===== The data =====
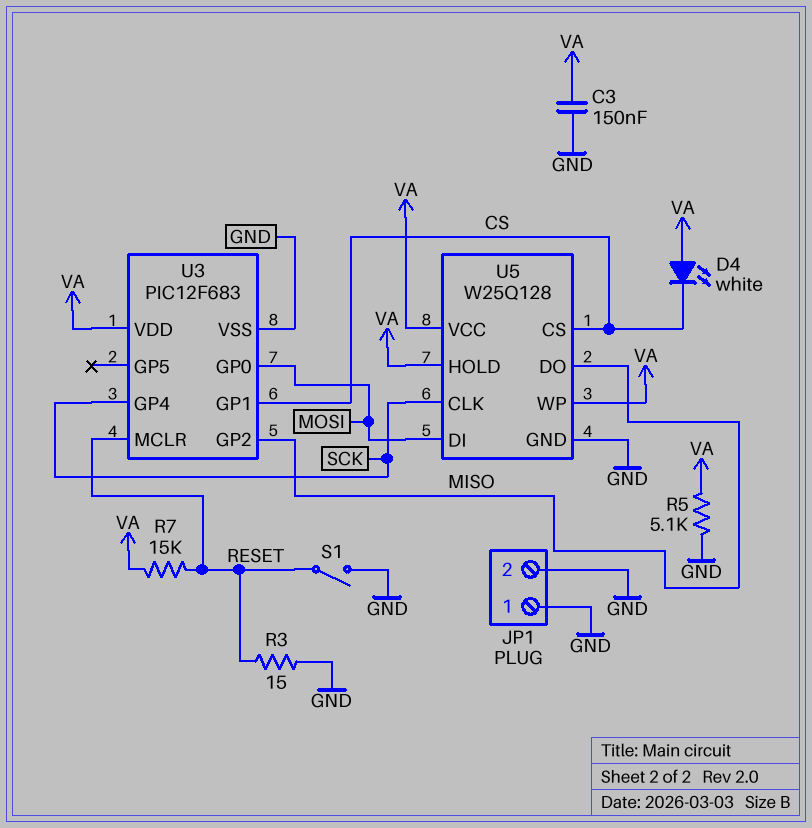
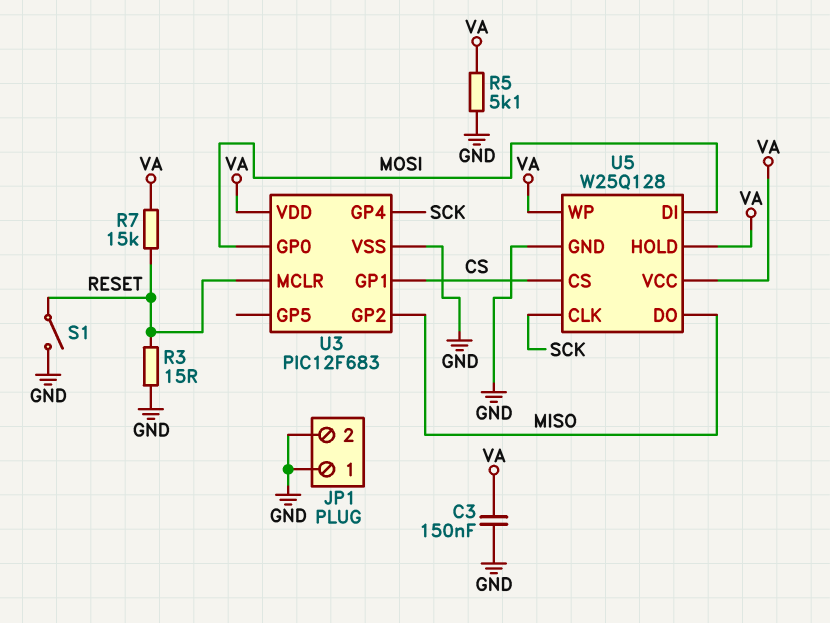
D4: LED white (A VA, K CS) -> none

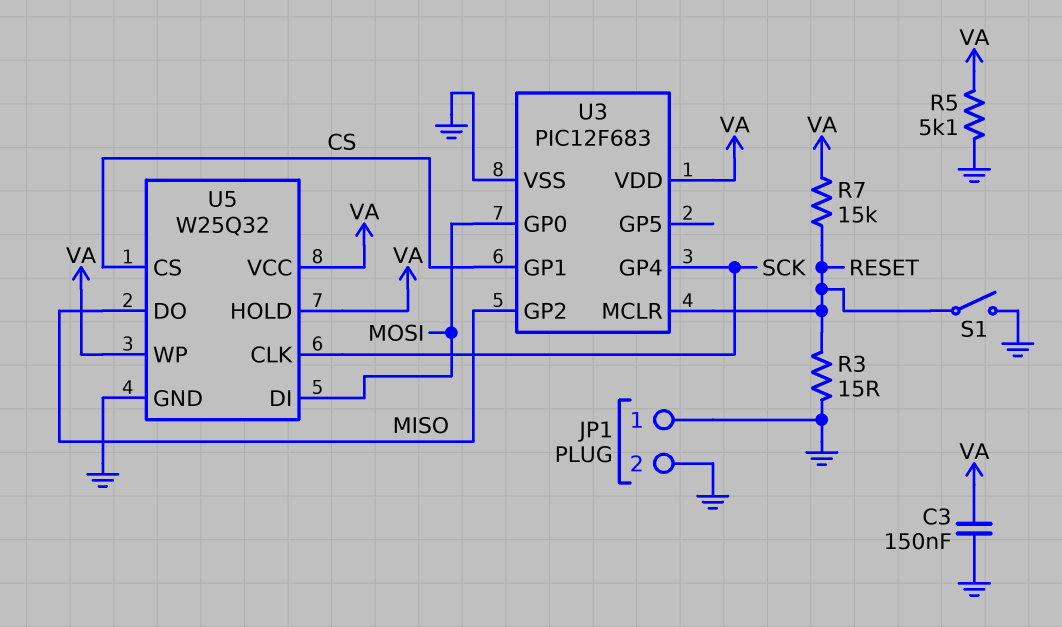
U5: W25Q128 -> W25Q32

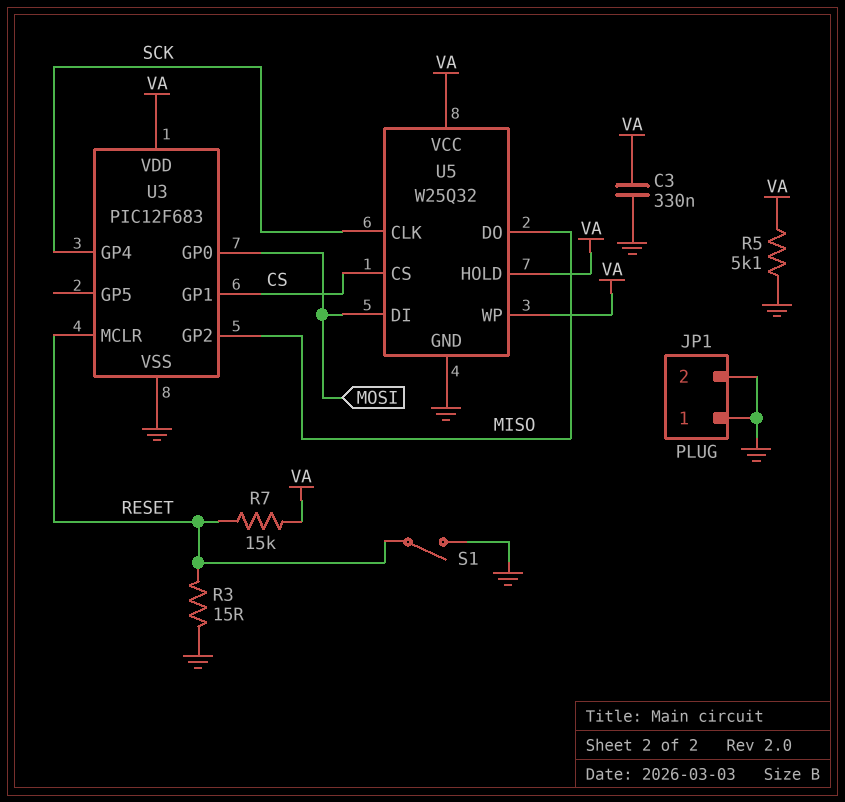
C3: 150nF (GND, VA) -> 330nF (GND, VA)

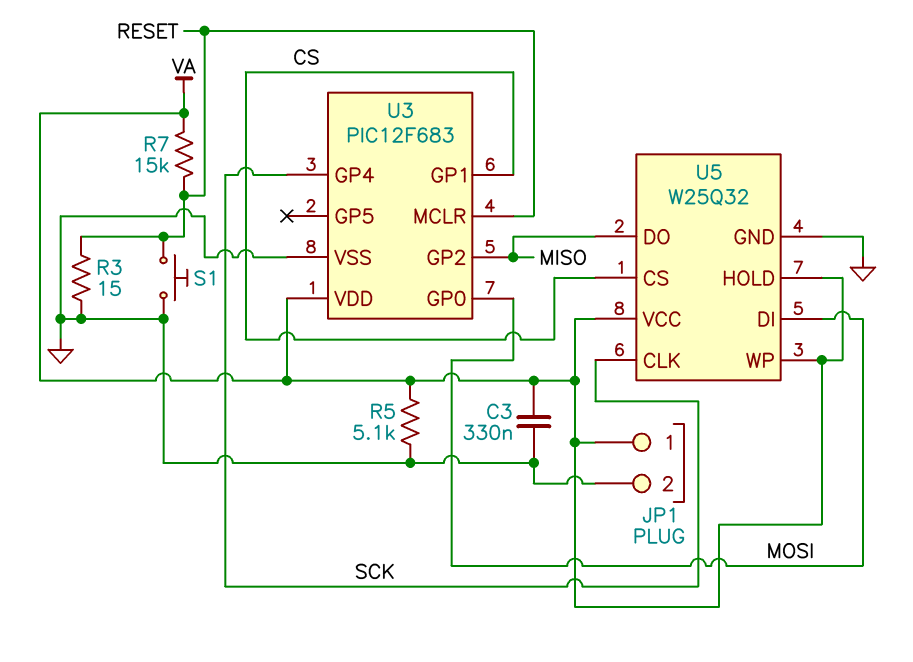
JP1 pin 1: GND -> VA
S1: switch (GND, RESET) -> button (GND, RESET)

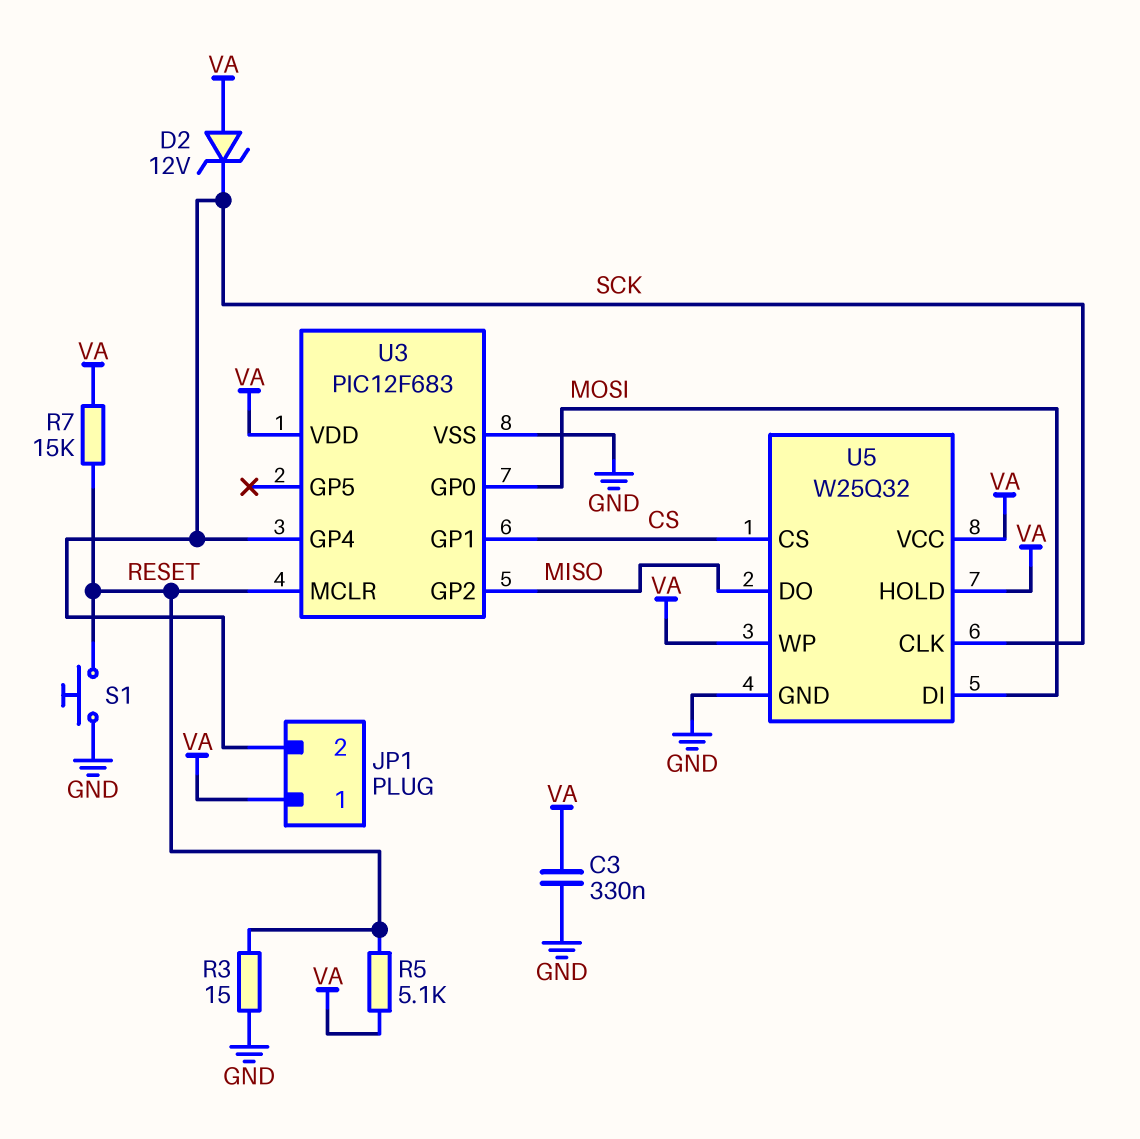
D2: none -> zener 12V (A VA, K SCK)
JP1 pin 2: GND -> SCK
R5: 5.1k (GND, VA) -> 5.1k (RESET, VA)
=====
Work order: From the first line to the last, write out the data exactly, dropping any pictures.

Exercise solution:
D4: LED white (A VA, K CS) -> none

U5: W25Q128 -> W25Q32

C3: 150nF (GND, VA) -> 330nF (GND, VA)

JP1 pin 1: GND -> VA
S1: switch (GND, RESET) -> button (GND, RESET)

D2: none -> zener 12V (A VA, K SCK)
JP1 pin 2: GND -> SCK
R5: 5.1k (GND, VA) -> 5.1k (RESET, VA)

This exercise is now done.